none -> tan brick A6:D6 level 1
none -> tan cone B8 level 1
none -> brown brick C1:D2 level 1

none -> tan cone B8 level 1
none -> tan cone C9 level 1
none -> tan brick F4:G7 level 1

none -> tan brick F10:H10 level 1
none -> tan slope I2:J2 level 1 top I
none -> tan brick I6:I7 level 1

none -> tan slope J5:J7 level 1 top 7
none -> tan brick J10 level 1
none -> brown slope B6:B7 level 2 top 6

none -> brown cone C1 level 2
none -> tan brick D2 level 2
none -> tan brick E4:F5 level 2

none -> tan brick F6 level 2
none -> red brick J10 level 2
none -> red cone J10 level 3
---*---
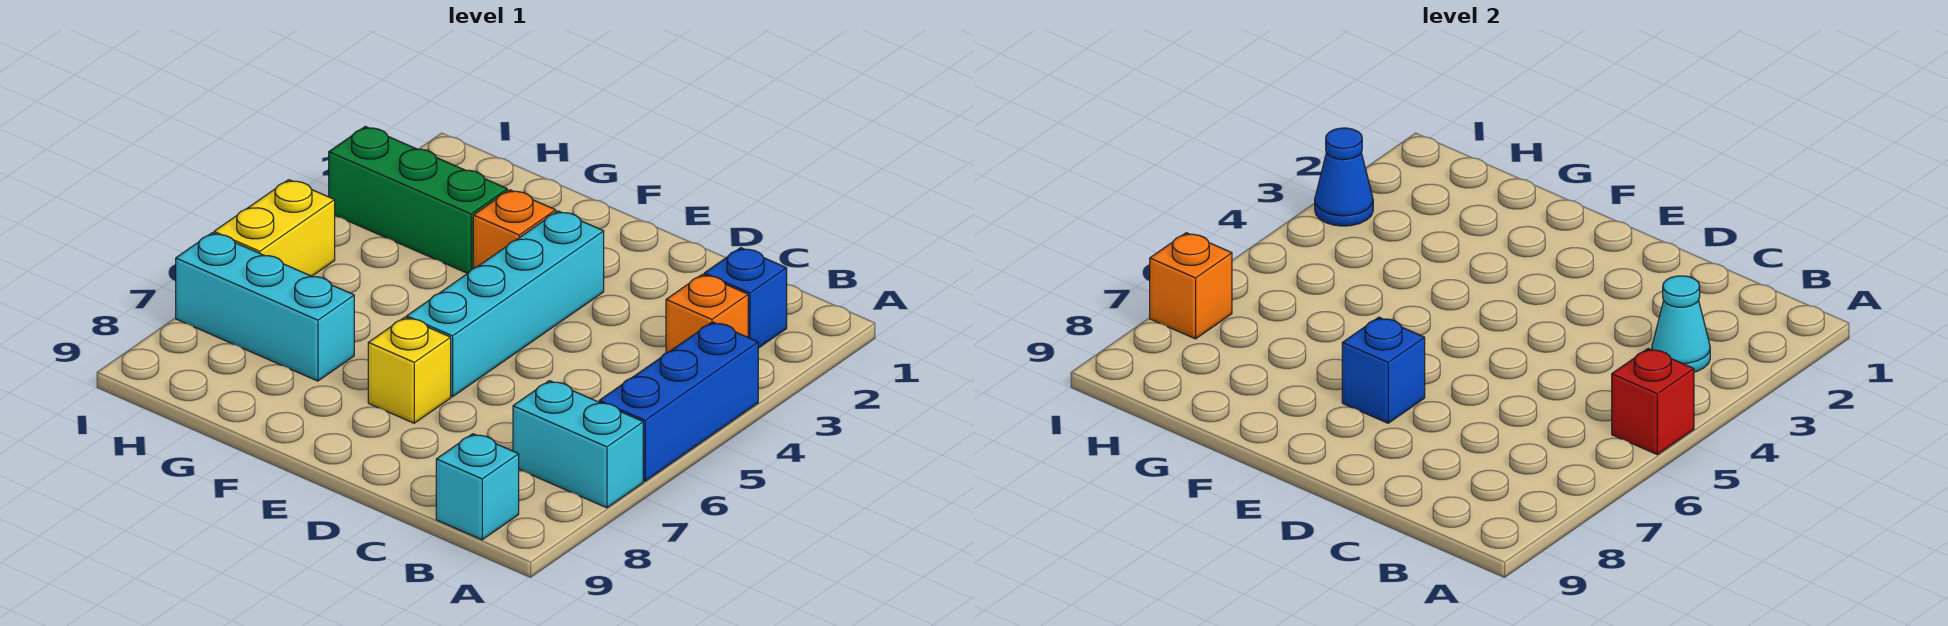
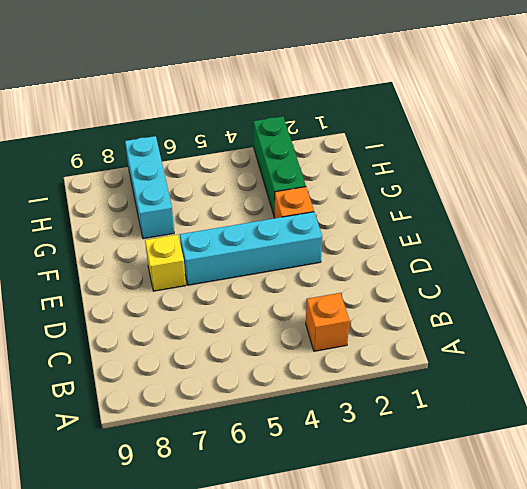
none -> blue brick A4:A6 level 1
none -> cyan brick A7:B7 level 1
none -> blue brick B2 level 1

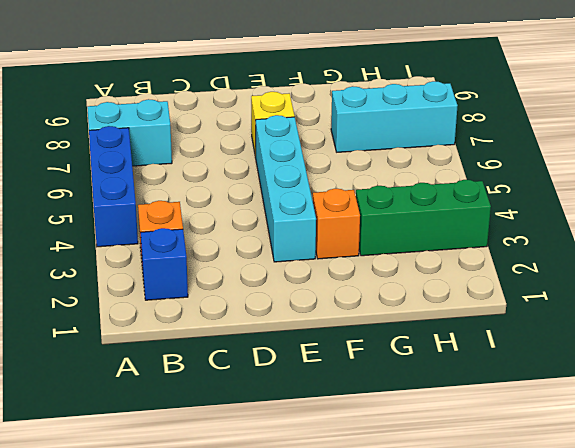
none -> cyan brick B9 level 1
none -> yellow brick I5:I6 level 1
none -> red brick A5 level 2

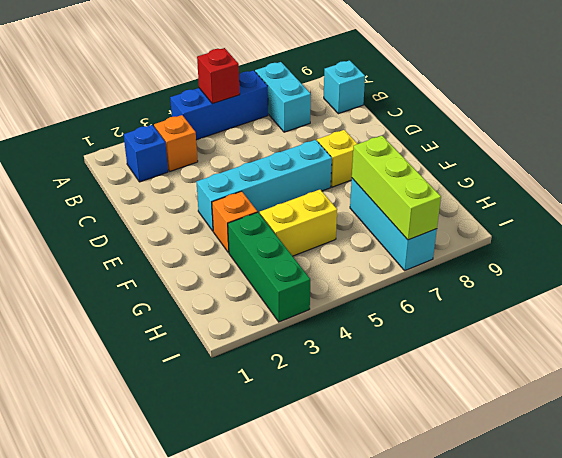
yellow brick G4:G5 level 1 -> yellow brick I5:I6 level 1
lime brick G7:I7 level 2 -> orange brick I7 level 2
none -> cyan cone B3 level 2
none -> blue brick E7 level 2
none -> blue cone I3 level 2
---*---
### Problem statement
Look above for the line with "none -> cyan cone B3 level 2" and the line with "none -> blue cone I3 level 2". Write out those two lines and all the lines between them, exactly, and no others.

### Finished exercise
none -> cyan cone B3 level 2
none -> blue brick E7 level 2
none -> blue cone I3 level 2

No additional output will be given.